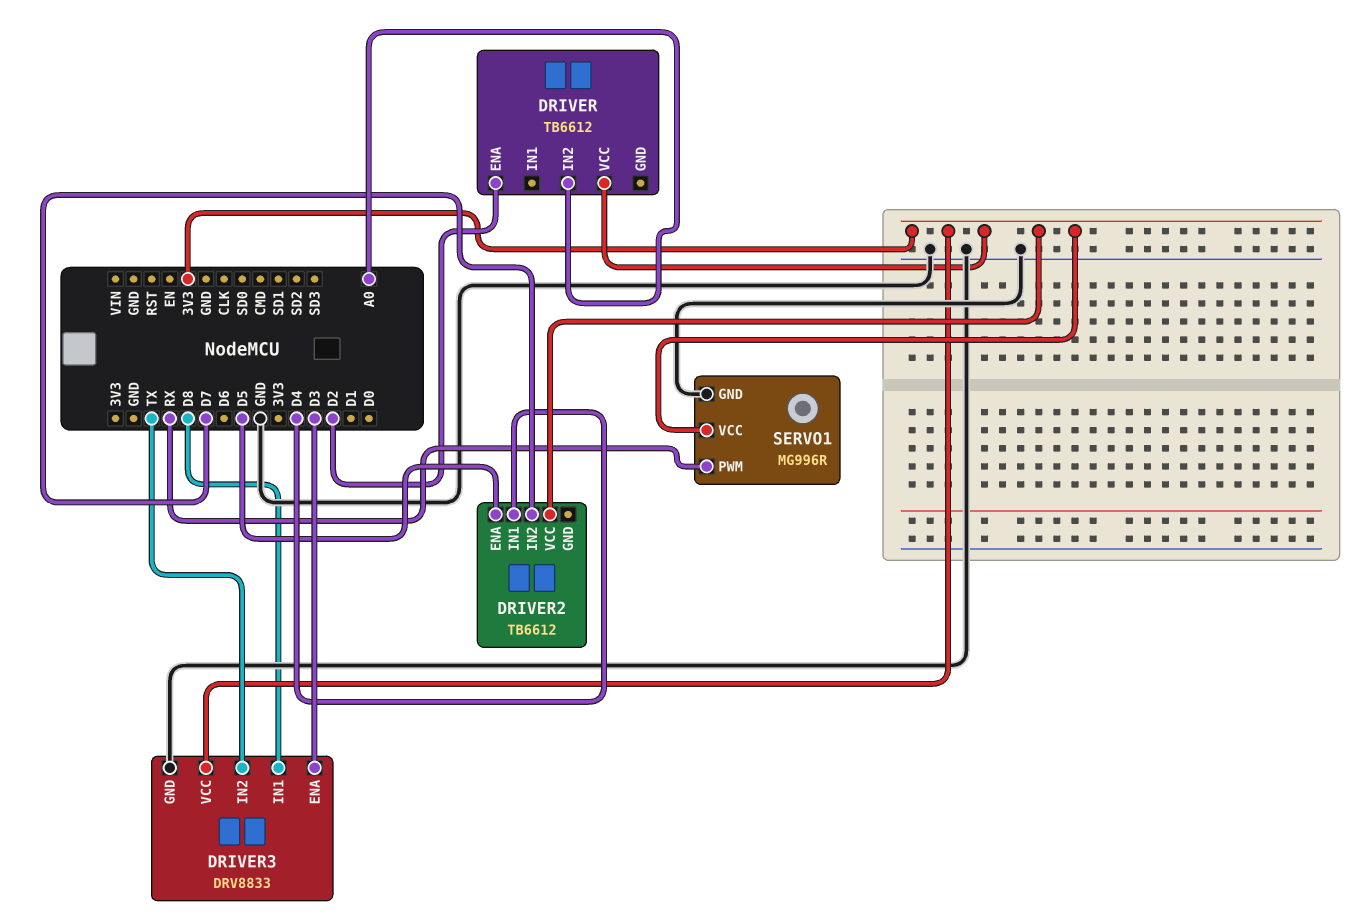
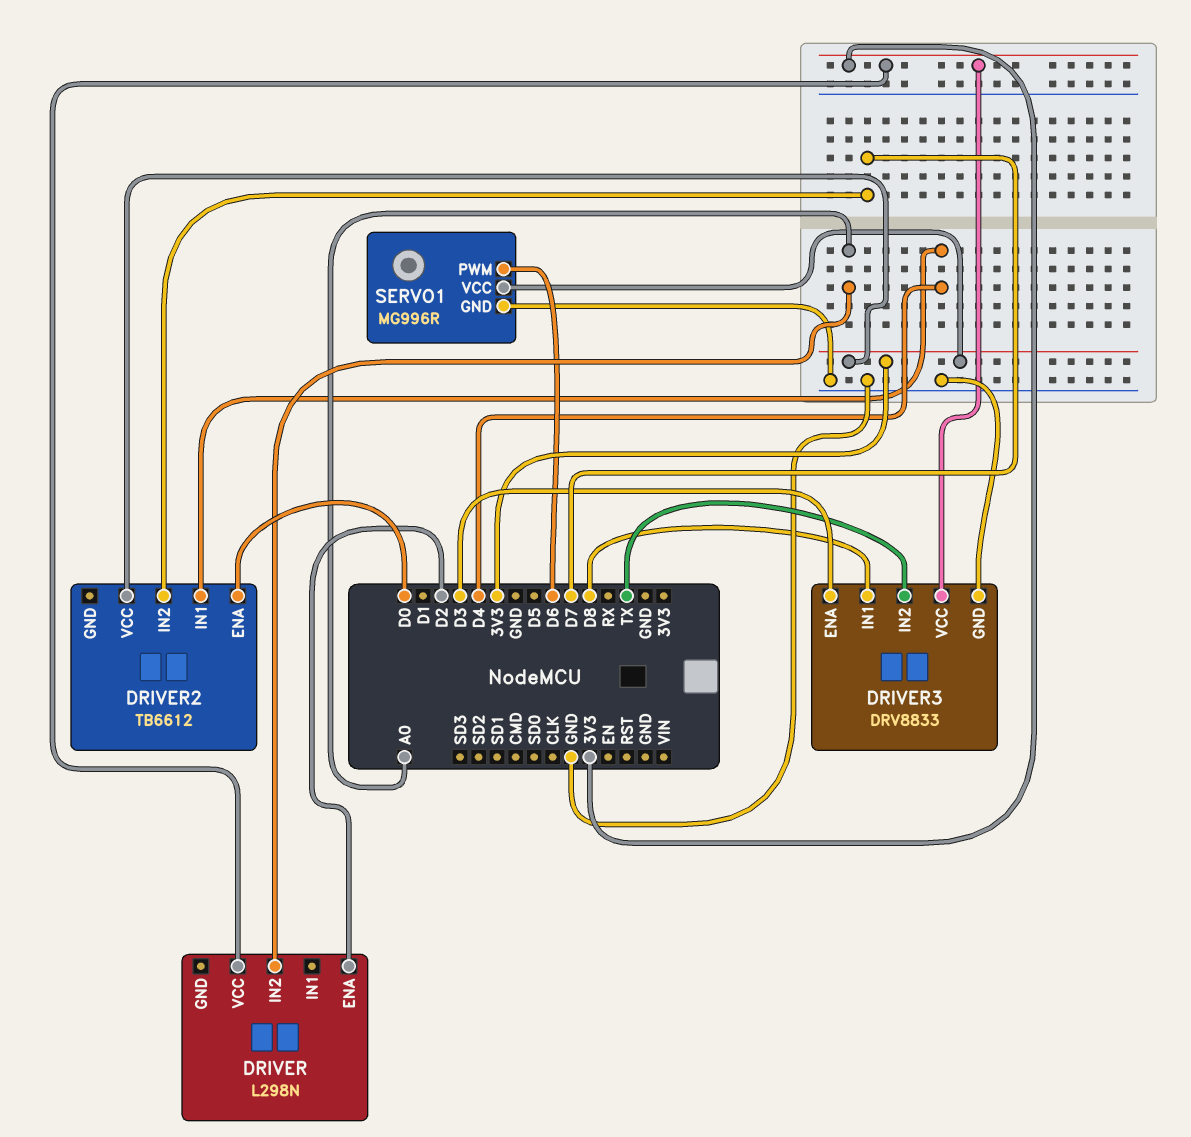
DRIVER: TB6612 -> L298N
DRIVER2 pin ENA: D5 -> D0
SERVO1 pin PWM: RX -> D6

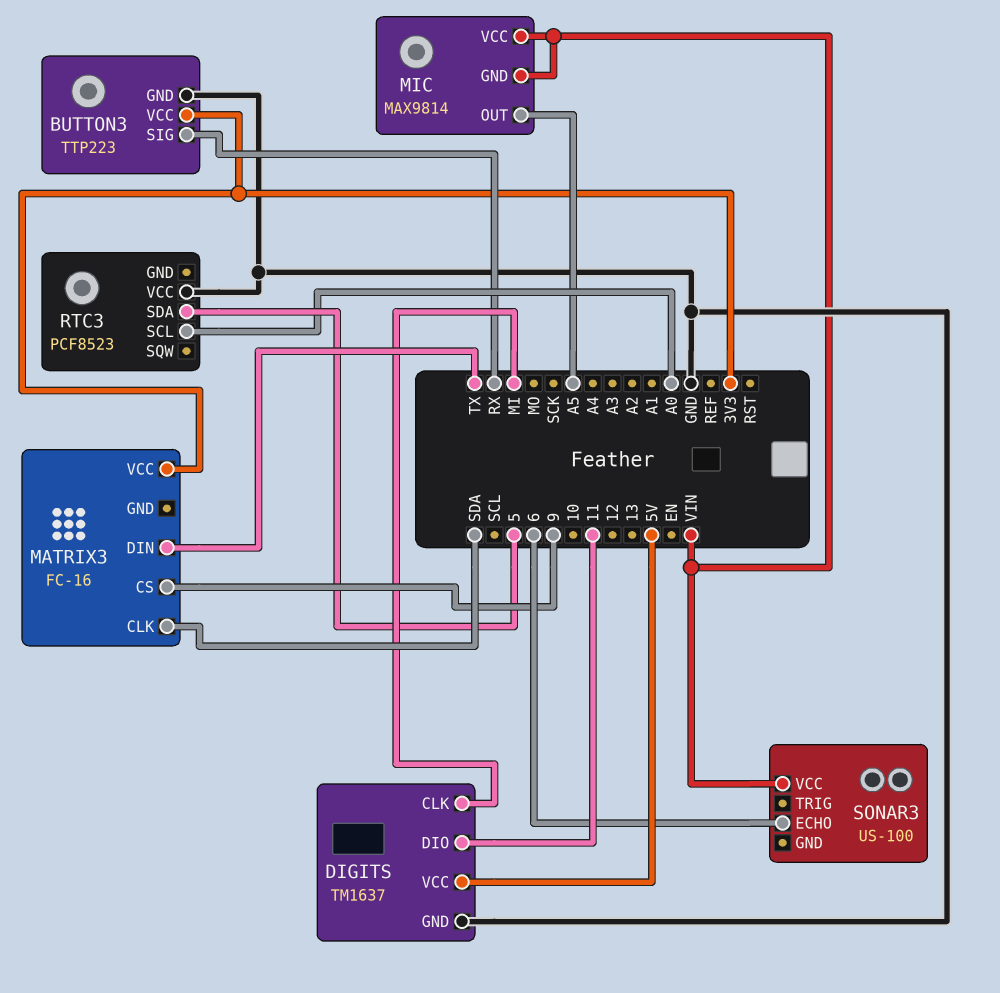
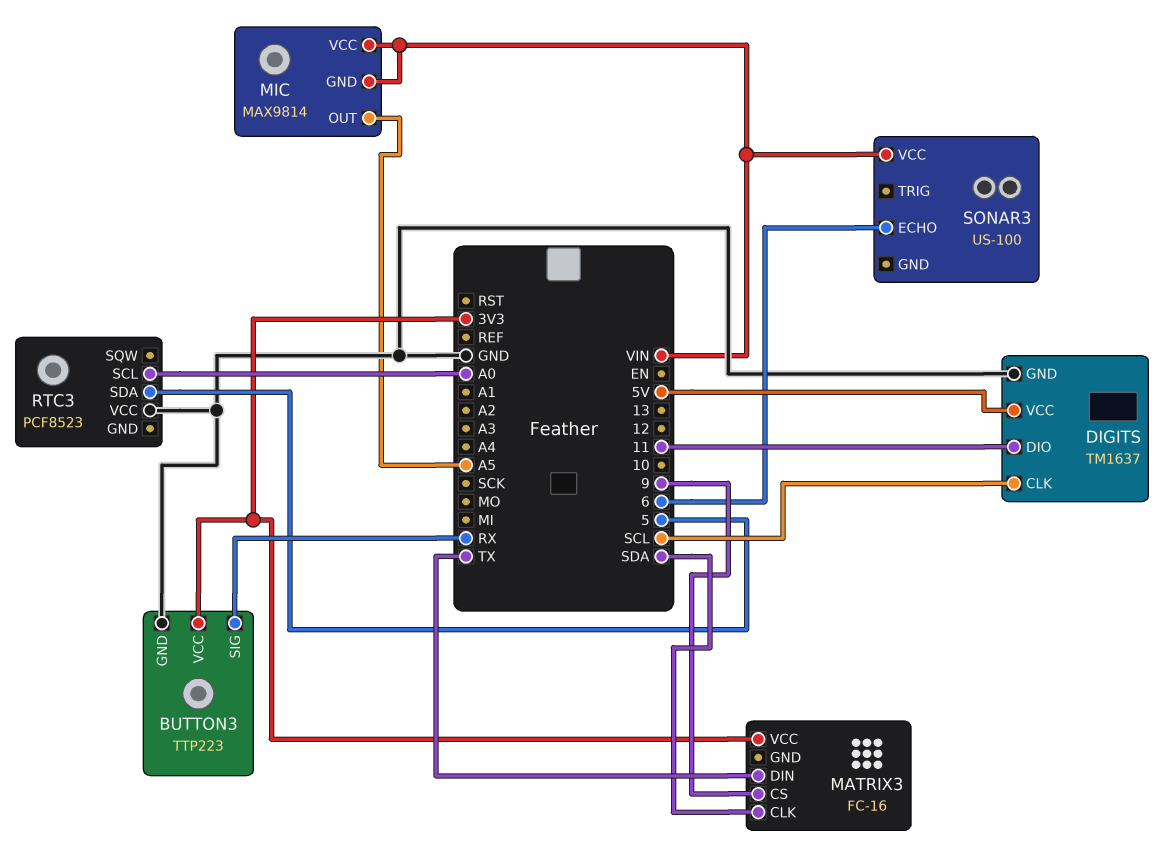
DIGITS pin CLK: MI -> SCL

++++

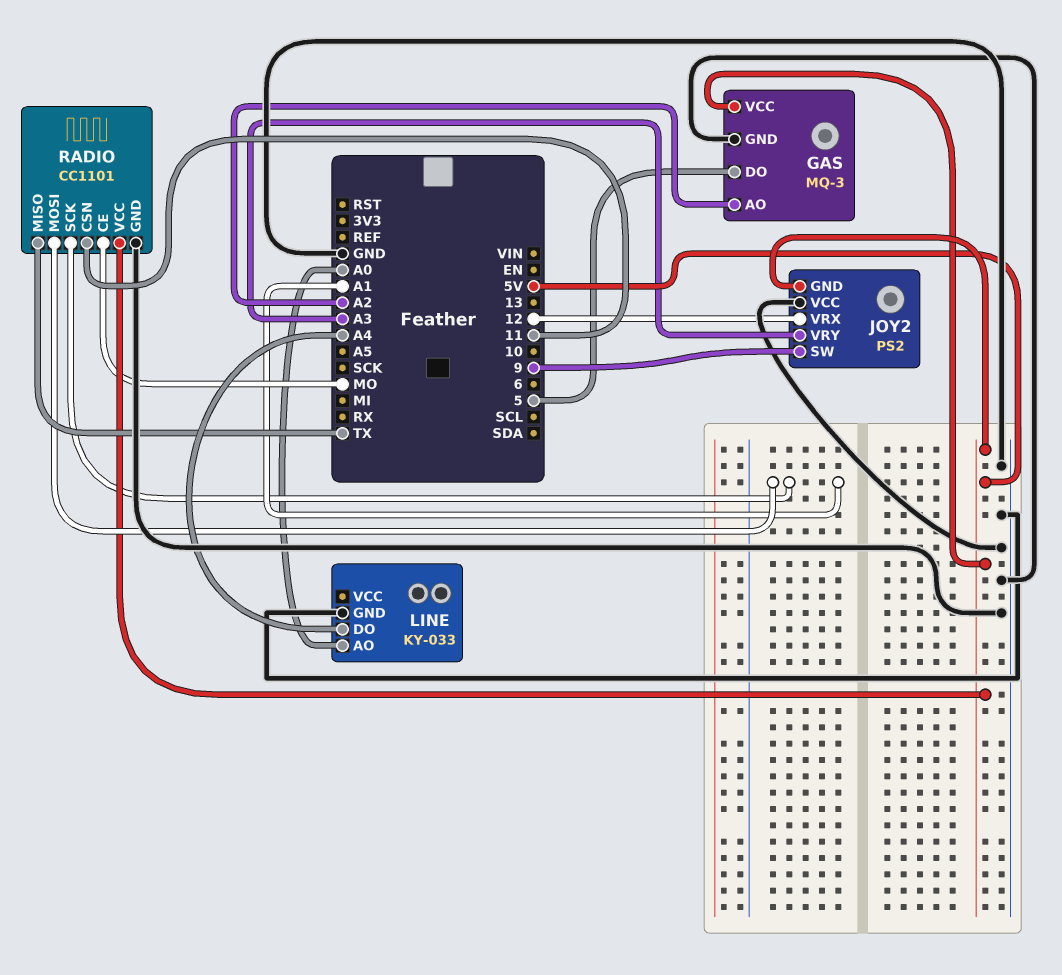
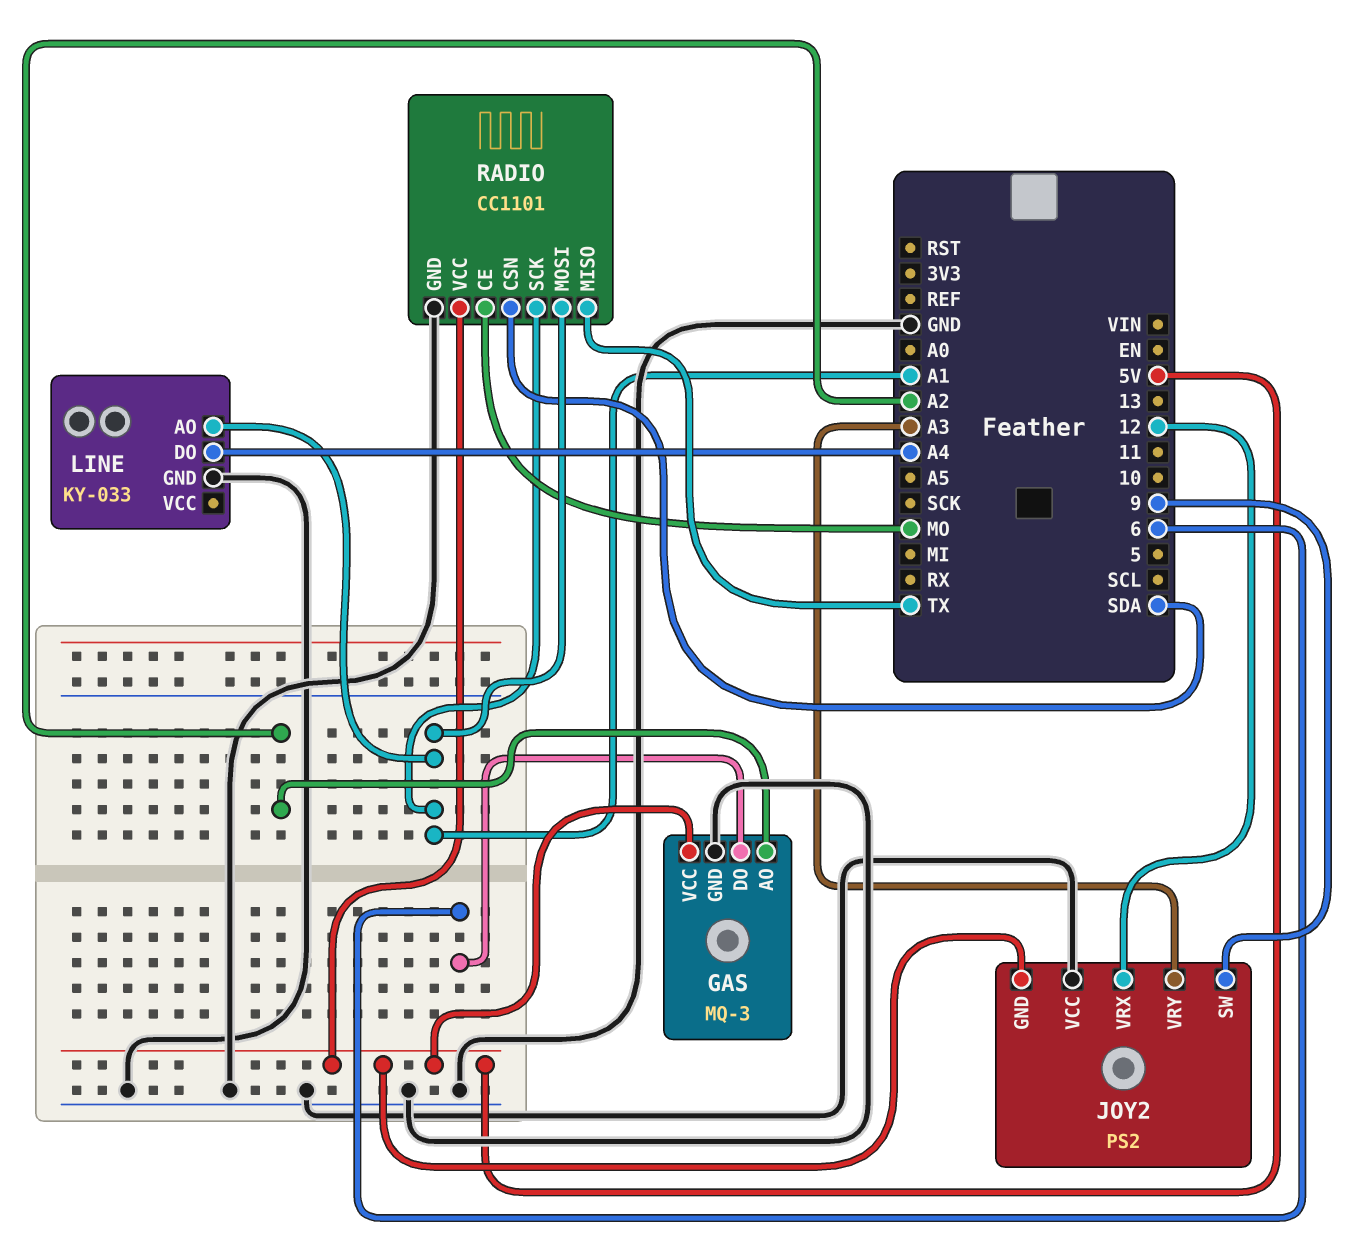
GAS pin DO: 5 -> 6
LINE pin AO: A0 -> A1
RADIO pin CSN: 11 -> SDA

++++

» **Activity**:
Using the entries above, repeat exactly the lines from the one with "DRIVER: TB6612 -> L298N" to the one with "DIGITS pin CLK: MI -> SCL", both included, and leave the pictures behind.

» **Solution for this task**:
DRIVER: TB6612 -> L298N
DRIVER2 pin ENA: D5 -> D0
SERVO1 pin PWM: RX -> D6

DIGITS pin CLK: MI -> SCL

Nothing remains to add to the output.